Ignoring the pictures, repeat every entry below exactly as it appears.

+++ Given records +++

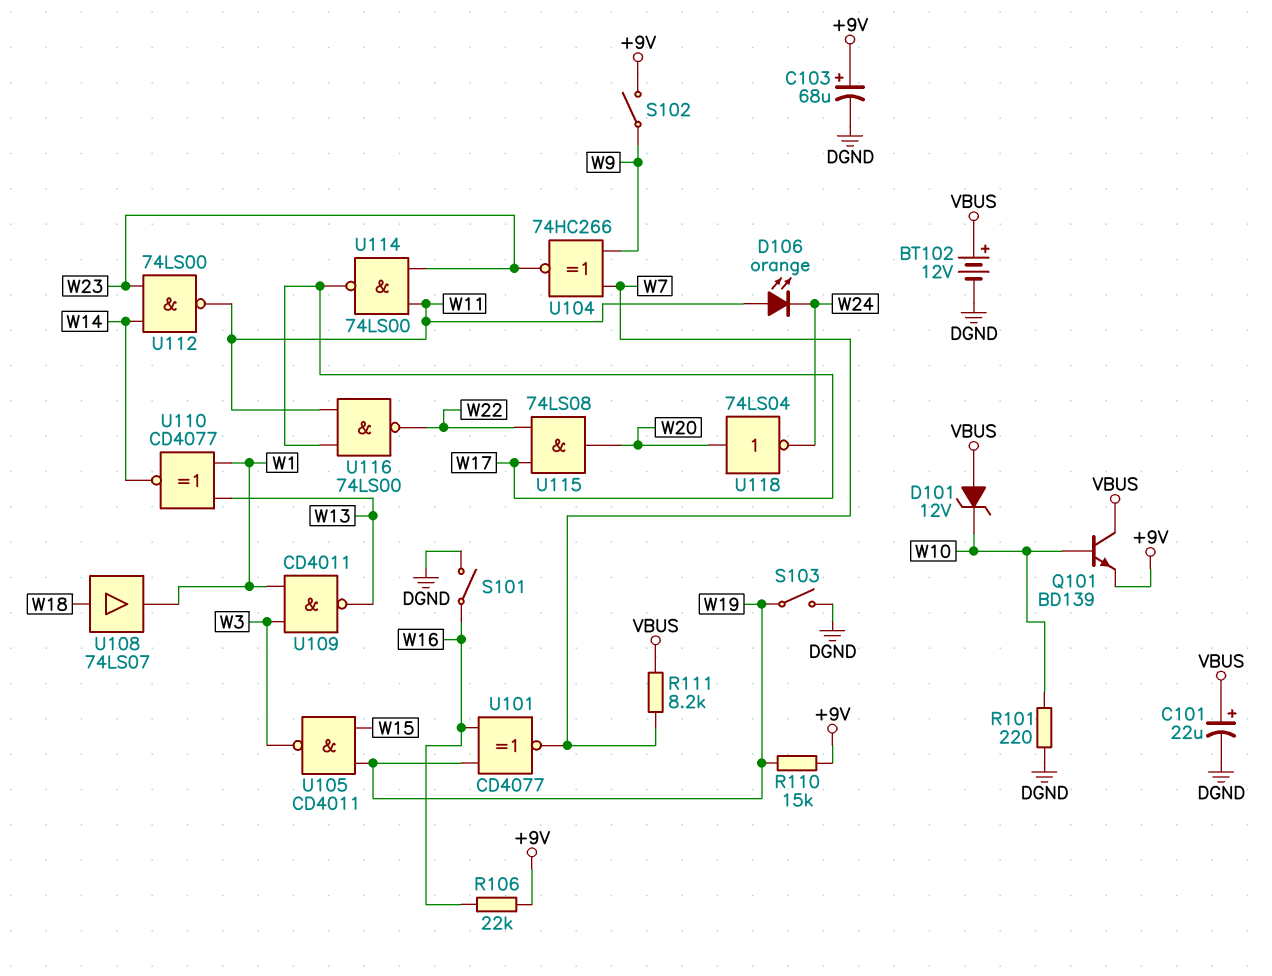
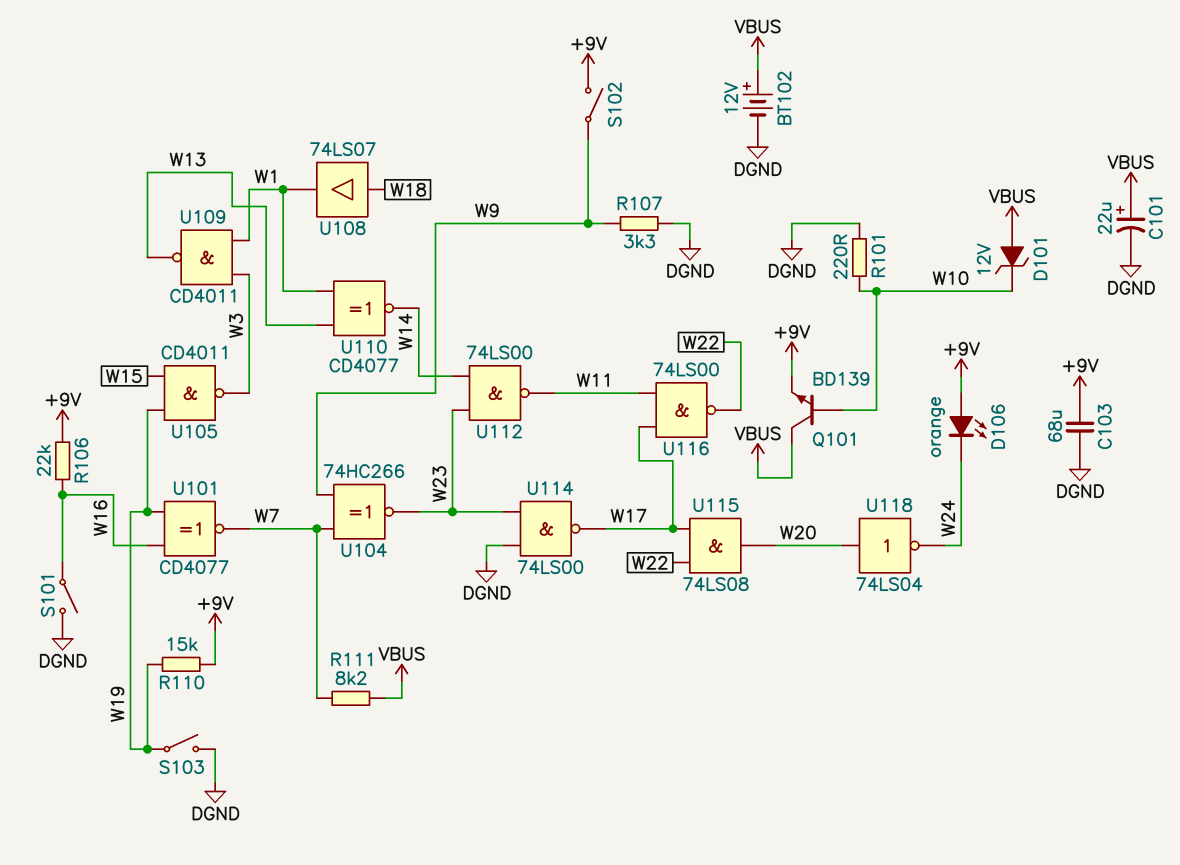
C103: 68uF (plus +9V, minus DGND) -> 68uF (+9V, DGND)
D106: LED orange (A W11, K W24) -> LED orange (A +9V, K W24)
R107: none -> 3.3k (DGND, W9)
U114: NAND 74LS00 (in W11, in W23, out W17) -> NAND 74LS00 (in DGND, in W23, out W17)

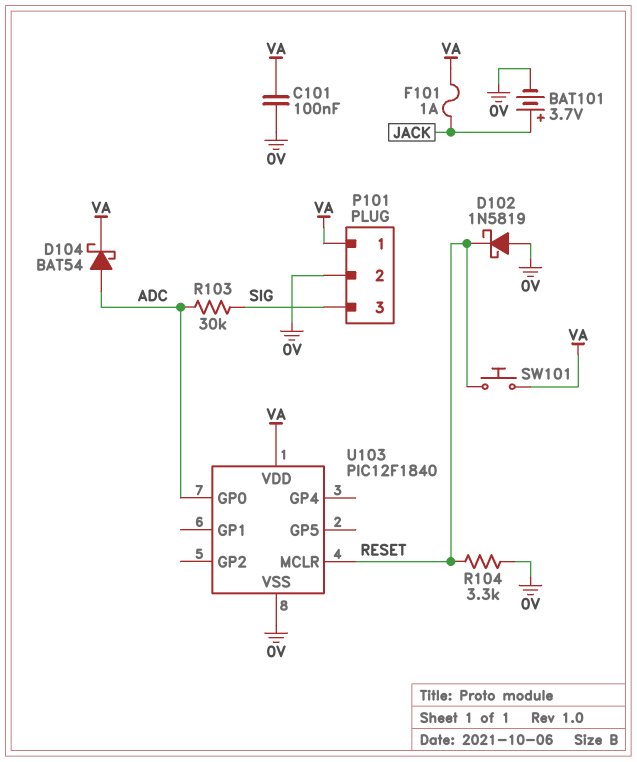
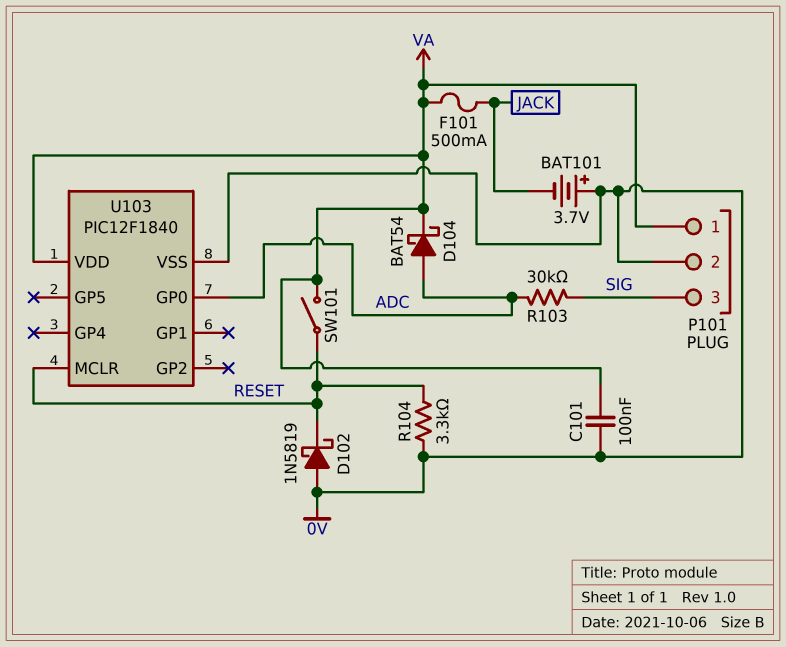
BAT101: 3.7V (plus JACK, minus 0V) -> 3.7V (plus 0V, minus JACK)
F101: 1A (JACK, VA) -> 500mA (JACK, VA)
SW101: button (RESET, VA) -> switch (RESET, VA)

+++

[Answer to the problem]:
C103: 68uF (plus +9V, minus DGND) -> 68uF (+9V, DGND)
D106: LED orange (A W11, K W24) -> LED orange (A +9V, K W24)
R107: none -> 3.3k (DGND, W9)
U114: NAND 74LS00 (in W11, in W23, out W17) -> NAND 74LS00 (in DGND, in W23, out W17)

BAT101: 3.7V (plus JACK, minus 0V) -> 3.7V (plus 0V, minus JACK)
F101: 1A (JACK, VA) -> 500mA (JACK, VA)
SW101: button (RESET, VA) -> switch (RESET, VA)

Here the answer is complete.